[Listed records Boundary: Start]

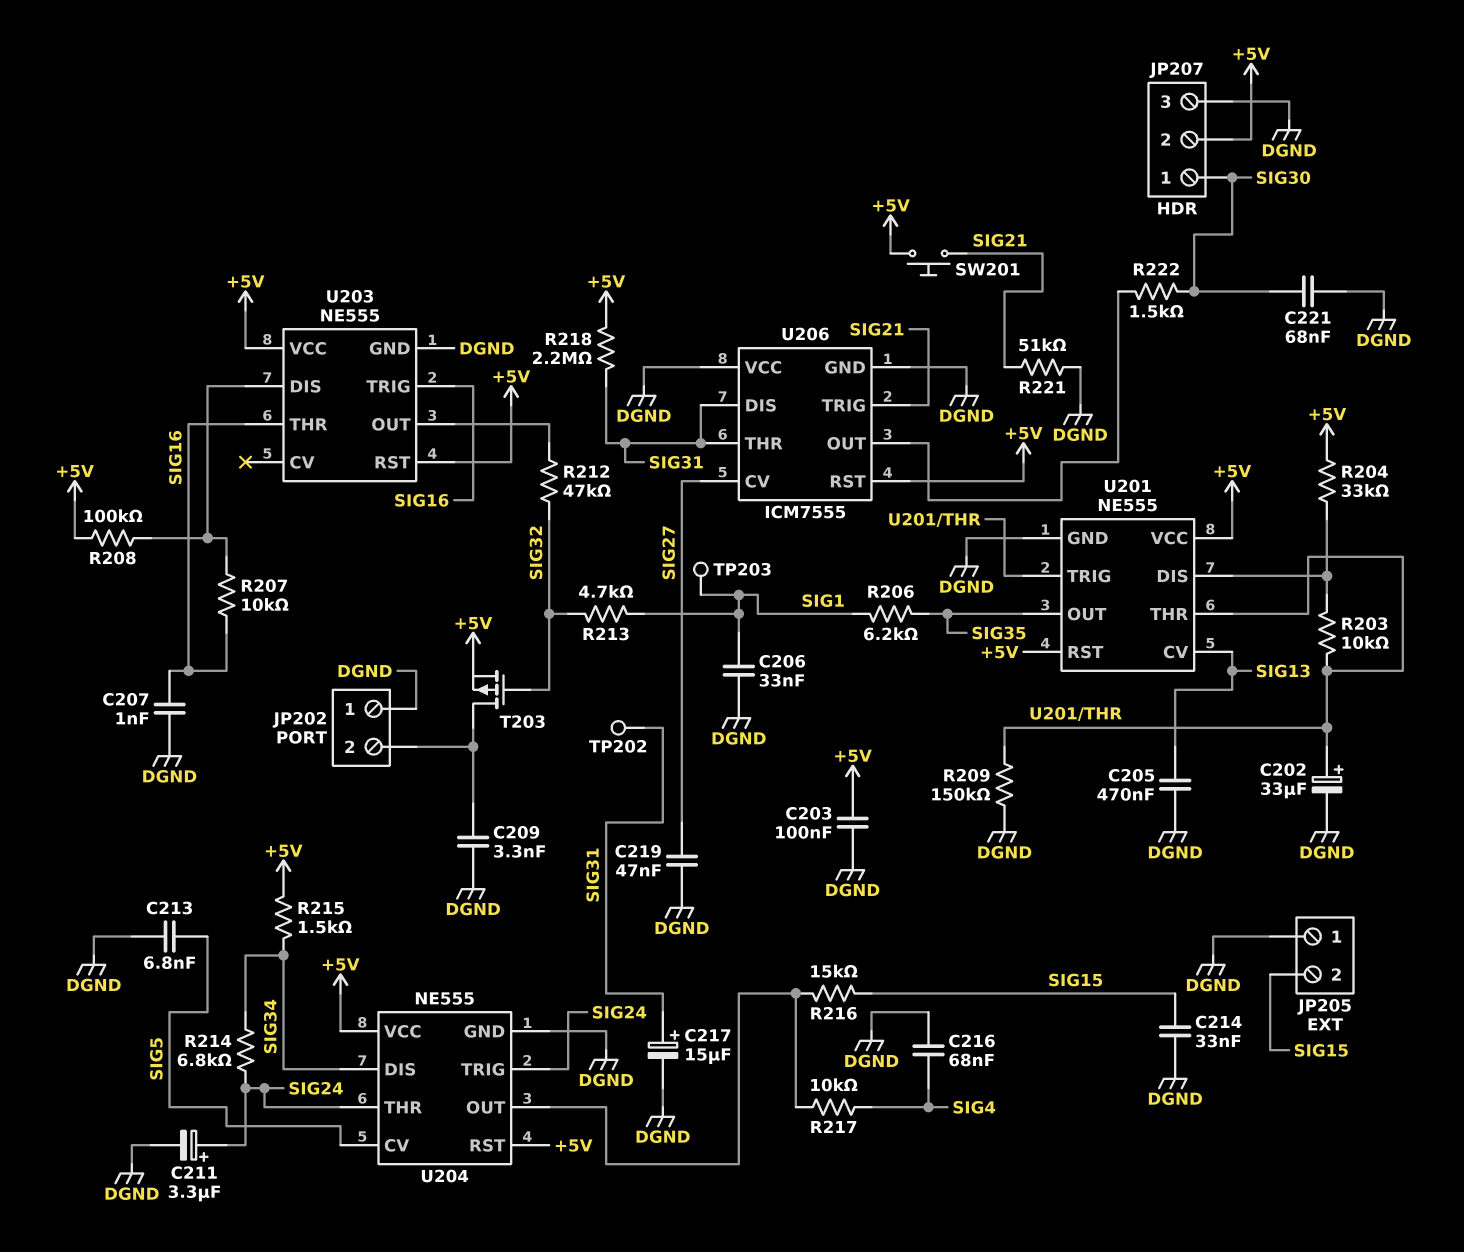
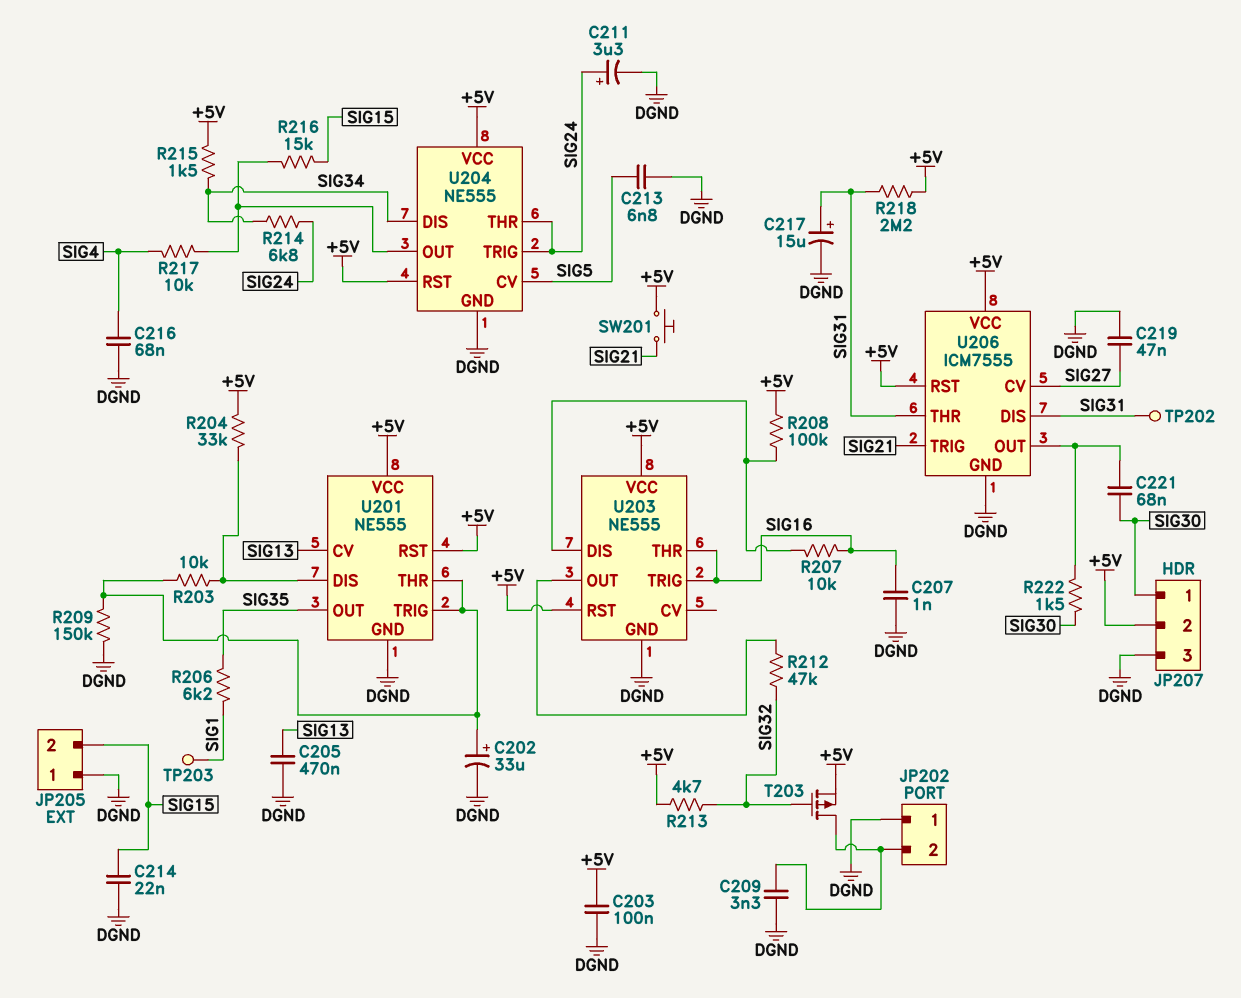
C206: 33nF (DGND, SIG1) -> none
C214: 33nF (DGND, SIG15) -> 22nF (DGND, SIG15)
C221: 68nF (DGND, SIG30) -> 68nF (SIG30, U206/OUT)
R213: 4.7k (SIG1, SIG32) -> 4.7k (+5V, SIG32)
R221: 51k (DGND, SIG21) -> none
U206 pin VCC: DGND -> +5V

[Listed records Boundary: End]

*What this task involves:*
Whenever a line of the records holds the string "DGND", pick it out and copy it.

*Exercise answer:*
C206: 33nF (DGND, SIG1) -> none
C214: 33nF (DGND, SIG15) -> 22nF (DGND, SIG15)
C221: 68nF (DGND, SIG30) -> 68nF (SIG30, U206/OUT)
R221: 51k (DGND, SIG21) -> none
U206 pin VCC: DGND -> +5V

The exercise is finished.